Beginning at the top of the material, repeat each line exactly, and stop once the line with "green semicircle: (115, 149)" has been written.

--- START ---

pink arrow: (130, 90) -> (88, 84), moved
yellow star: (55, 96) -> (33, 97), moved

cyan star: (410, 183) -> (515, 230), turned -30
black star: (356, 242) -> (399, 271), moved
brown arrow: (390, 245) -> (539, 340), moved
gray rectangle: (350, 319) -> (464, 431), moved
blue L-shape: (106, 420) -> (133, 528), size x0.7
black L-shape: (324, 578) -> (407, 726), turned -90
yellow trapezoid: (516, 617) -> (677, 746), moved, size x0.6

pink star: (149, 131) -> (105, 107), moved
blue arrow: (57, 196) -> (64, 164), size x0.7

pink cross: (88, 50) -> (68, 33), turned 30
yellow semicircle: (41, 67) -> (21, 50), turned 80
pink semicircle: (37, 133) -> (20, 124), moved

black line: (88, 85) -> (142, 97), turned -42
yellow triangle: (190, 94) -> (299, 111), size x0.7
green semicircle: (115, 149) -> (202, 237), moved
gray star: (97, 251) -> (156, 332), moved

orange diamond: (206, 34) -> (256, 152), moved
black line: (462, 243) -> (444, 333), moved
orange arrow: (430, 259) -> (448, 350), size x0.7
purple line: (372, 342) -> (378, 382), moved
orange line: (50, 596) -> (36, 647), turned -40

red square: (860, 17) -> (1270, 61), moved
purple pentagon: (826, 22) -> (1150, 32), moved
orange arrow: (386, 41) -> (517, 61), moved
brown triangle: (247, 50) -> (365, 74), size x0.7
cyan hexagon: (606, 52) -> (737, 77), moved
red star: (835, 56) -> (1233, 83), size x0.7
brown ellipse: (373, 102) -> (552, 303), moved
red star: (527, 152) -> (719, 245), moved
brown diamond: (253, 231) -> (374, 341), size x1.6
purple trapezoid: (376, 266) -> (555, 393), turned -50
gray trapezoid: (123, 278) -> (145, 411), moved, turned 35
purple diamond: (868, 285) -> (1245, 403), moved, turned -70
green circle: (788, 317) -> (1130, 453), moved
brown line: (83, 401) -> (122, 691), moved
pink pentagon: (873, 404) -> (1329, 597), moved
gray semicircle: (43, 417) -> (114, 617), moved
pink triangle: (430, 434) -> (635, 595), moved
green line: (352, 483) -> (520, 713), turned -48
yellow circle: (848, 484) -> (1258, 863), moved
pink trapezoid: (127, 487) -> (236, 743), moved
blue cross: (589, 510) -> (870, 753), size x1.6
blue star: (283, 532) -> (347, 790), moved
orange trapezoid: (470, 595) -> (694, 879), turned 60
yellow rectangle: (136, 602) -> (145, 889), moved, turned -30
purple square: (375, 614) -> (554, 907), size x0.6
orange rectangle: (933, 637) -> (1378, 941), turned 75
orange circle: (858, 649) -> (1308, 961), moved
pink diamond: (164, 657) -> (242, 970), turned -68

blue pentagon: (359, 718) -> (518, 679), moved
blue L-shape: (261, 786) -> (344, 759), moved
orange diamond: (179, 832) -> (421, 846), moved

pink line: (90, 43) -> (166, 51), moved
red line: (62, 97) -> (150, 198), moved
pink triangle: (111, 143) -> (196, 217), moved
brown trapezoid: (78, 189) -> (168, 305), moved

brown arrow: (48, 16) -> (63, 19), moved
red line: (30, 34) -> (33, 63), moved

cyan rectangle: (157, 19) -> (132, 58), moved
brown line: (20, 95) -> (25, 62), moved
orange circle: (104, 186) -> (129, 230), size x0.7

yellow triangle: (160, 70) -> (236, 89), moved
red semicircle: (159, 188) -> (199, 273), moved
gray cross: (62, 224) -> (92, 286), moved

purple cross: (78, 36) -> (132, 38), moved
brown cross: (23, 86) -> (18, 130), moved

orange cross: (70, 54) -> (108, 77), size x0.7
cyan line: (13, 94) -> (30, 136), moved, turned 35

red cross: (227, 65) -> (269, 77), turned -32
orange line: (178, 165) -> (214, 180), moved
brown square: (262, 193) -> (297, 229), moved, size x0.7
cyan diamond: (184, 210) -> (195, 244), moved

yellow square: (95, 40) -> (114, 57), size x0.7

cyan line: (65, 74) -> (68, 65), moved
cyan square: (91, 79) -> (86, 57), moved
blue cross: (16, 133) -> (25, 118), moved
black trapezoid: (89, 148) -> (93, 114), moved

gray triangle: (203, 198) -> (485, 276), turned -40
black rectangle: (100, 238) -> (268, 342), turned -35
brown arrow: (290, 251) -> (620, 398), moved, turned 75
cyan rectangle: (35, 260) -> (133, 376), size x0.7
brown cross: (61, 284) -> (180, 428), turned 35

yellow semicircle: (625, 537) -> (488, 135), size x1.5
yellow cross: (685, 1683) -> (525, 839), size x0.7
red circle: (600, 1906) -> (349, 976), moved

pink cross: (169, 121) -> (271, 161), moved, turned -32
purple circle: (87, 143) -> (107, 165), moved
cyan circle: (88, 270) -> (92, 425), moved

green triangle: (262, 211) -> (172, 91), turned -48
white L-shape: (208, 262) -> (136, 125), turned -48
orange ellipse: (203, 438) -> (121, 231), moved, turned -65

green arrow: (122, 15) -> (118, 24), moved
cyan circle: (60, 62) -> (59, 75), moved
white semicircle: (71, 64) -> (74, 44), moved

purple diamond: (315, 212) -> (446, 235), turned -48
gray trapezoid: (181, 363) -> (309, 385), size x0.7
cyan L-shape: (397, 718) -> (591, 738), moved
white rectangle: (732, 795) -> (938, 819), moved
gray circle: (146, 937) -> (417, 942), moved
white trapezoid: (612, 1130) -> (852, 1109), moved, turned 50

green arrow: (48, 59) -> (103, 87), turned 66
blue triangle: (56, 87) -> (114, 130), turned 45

--- END ---

▶ [RESULT]
pink arrow: (130, 90) -> (88, 84), moved
yellow star: (55, 96) -> (33, 97), moved

cyan star: (410, 183) -> (515, 230), turned -30
black star: (356, 242) -> (399, 271), moved
brown arrow: (390, 245) -> (539, 340), moved
gray rectangle: (350, 319) -> (464, 431), moved
blue L-shape: (106, 420) -> (133, 528), size x0.7
black L-shape: (324, 578) -> (407, 726), turned -90
yellow trapezoid: (516, 617) -> (677, 746), moved, size x0.6

pink star: (149, 131) -> (105, 107), moved
blue arrow: (57, 196) -> (64, 164), size x0.7

pink cross: (88, 50) -> (68, 33), turned 30
yellow semicircle: (41, 67) -> (21, 50), turned 80
pink semicircle: (37, 133) -> (20, 124), moved

black line: (88, 85) -> (142, 97), turned -42
yellow triangle: (190, 94) -> (299, 111), size x0.7
green semicircle: (115, 149) -> (202, 237), moved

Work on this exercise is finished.